### What the task asks
Transcribe all of the records below line by line. Keep every word, number, and punctuation mark unchanged.

*** Supplied records ***

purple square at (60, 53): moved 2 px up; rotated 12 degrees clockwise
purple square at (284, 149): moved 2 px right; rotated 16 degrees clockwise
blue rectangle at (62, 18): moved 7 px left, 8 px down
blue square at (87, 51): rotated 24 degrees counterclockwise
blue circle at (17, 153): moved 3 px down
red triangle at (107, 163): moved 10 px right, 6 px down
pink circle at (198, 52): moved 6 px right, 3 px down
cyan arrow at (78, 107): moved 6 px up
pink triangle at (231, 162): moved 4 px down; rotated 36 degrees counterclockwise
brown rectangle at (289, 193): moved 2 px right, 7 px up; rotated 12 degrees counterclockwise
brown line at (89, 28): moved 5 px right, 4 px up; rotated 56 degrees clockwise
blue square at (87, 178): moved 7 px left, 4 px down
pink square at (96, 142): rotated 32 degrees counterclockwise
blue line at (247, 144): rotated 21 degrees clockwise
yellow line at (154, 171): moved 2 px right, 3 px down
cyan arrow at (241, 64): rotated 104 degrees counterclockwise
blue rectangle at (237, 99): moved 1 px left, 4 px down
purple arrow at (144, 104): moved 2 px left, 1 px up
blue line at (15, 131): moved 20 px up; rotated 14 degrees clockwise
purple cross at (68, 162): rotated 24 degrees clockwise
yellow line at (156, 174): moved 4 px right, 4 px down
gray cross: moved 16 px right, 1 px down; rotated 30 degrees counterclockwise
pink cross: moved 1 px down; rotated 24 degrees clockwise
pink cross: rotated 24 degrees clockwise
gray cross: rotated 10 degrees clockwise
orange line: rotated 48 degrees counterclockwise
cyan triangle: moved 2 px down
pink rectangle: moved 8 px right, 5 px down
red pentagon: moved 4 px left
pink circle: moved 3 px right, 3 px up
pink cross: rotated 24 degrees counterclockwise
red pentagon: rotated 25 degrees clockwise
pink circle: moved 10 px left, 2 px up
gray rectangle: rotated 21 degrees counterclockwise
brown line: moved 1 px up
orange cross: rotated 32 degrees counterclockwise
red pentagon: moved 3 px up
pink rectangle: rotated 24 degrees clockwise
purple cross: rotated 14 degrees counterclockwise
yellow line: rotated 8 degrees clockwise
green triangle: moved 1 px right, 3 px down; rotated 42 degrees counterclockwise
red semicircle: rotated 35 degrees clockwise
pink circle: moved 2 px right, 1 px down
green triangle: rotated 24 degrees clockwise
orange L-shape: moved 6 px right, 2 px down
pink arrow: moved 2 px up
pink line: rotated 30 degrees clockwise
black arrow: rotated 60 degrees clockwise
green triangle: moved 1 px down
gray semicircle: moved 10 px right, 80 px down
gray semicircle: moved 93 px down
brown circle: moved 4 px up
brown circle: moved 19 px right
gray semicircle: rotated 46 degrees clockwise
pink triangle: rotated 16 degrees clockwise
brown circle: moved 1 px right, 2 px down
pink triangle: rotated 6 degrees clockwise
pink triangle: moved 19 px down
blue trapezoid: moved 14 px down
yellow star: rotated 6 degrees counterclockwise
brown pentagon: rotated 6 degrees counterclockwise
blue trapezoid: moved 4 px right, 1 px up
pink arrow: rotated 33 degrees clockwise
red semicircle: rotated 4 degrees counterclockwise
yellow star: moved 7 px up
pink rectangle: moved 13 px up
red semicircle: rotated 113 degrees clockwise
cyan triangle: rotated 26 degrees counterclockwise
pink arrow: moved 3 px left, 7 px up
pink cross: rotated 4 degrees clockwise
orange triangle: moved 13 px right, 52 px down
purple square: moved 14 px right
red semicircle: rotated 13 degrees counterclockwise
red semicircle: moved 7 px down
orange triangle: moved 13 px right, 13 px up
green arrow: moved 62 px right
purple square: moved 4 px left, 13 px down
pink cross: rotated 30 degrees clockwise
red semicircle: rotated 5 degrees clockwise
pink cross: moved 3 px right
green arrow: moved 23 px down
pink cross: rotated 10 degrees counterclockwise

***

### Written reply
purple square at (60, 53): moved 2 px up; rotated 12 degrees clockwise
purple square at (284, 149): moved 2 px right; rotated 16 degrees clockwise
blue rectangle at (62, 18): moved 7 px left, 8 px down
blue square at (87, 51): rotated 24 degrees counterclockwise
blue circle at (17, 153): moved 3 px down
red triangle at (107, 163): moved 10 px right, 6 px down
pink circle at (198, 52): moved 6 px right, 3 px down
cyan arrow at (78, 107): moved 6 px up
pink triangle at (231, 162): moved 4 px down; rotated 36 degrees counterclockwise
brown rectangle at (289, 193): moved 2 px right, 7 px up; rotated 12 degrees counterclockwise
brown line at (89, 28): moved 5 px right, 4 px up; rotated 56 degrees clockwise
blue square at (87, 178): moved 7 px left, 4 px down
pink square at (96, 142): rotated 32 degrees counterclockwise
blue line at (247, 144): rotated 21 degrees clockwise
yellow line at (154, 171): moved 2 px right, 3 px down
cyan arrow at (241, 64): rotated 104 degrees counterclockwise
blue rectangle at (237, 99): moved 1 px left, 4 px down
purple arrow at (144, 104): moved 2 px left, 1 px up
blue line at (15, 131): moved 20 px up; rotated 14 degrees clockwise
purple cross at (68, 162): rotated 24 degrees clockwise
yellow line at (156, 174): moved 4 px right, 4 px down
gray cross: moved 16 px right, 1 px down; rotated 30 degrees counterclockwise
pink cross: moved 1 px down; rotated 24 degrees clockwise
pink cross: rotated 24 degrees clockwise
gray cross: rotated 10 degrees clockwise
orange line: rotated 48 degrees counterclockwise
cyan triangle: moved 2 px down
pink rectangle: moved 8 px right, 5 px down
red pentagon: moved 4 px left
pink circle: moved 3 px right, 3 px up
pink cross: rotated 24 degrees counterclockwise
red pentagon: rotated 25 degrees clockwise
pink circle: moved 10 px left, 2 px up
gray rectangle: rotated 21 degrees counterclockwise
brown line: moved 1 px up
orange cross: rotated 32 degrees counterclockwise
red pentagon: moved 3 px up
pink rectangle: rotated 24 degrees clockwise
purple cross: rotated 14 degrees counterclockwise
yellow line: rotated 8 degrees clockwise
green triangle: moved 1 px right, 3 px down; rotated 42 degrees counterclockwise
red semicircle: rotated 35 degrees clockwise
pink circle: moved 2 px right, 1 px down
green triangle: rotated 24 degrees clockwise
orange L-shape: moved 6 px right, 2 px down
pink arrow: moved 2 px up
pink line: rotated 30 degrees clockwise
black arrow: rotated 60 degrees clockwise
green triangle: moved 1 px down
gray semicircle: moved 10 px right, 80 px down
gray semicircle: moved 93 px down
brown circle: moved 4 px up
brown circle: moved 19 px right
gray semicircle: rotated 46 degrees clockwise
pink triangle: rotated 16 degrees clockwise
brown circle: moved 1 px right, 2 px down
pink triangle: rotated 6 degrees clockwise
pink triangle: moved 19 px down
blue trapezoid: moved 14 px down
yellow star: rotated 6 degrees counterclockwise
brown pentagon: rotated 6 degrees counterclockwise
blue trapezoid: moved 4 px right, 1 px up
pink arrow: rotated 33 degrees clockwise
red semicircle: rotated 4 degrees counterclockwise
yellow star: moved 7 px up
pink rectangle: moved 13 px up
red semicircle: rotated 113 degrees clockwise
cyan triangle: rotated 26 degrees counterclockwise
pink arrow: moved 3 px left, 7 px up
pink cross: rotated 4 degrees clockwise
orange triangle: moved 13 px right, 52 px down
purple square: moved 14 px right
red semicircle: rotated 13 degrees counterclockwise
red semicircle: moved 7 px down
orange triangle: moved 13 px right, 13 px up
green arrow: moved 62 px right
purple square: moved 4 px left, 13 px down
pink cross: rotated 30 degrees clockwise
red semicircle: rotated 5 degrees clockwise
pink cross: moved 3 px right
green arrow: moved 23 px down
pink cross: rotated 10 degrees counterclockwise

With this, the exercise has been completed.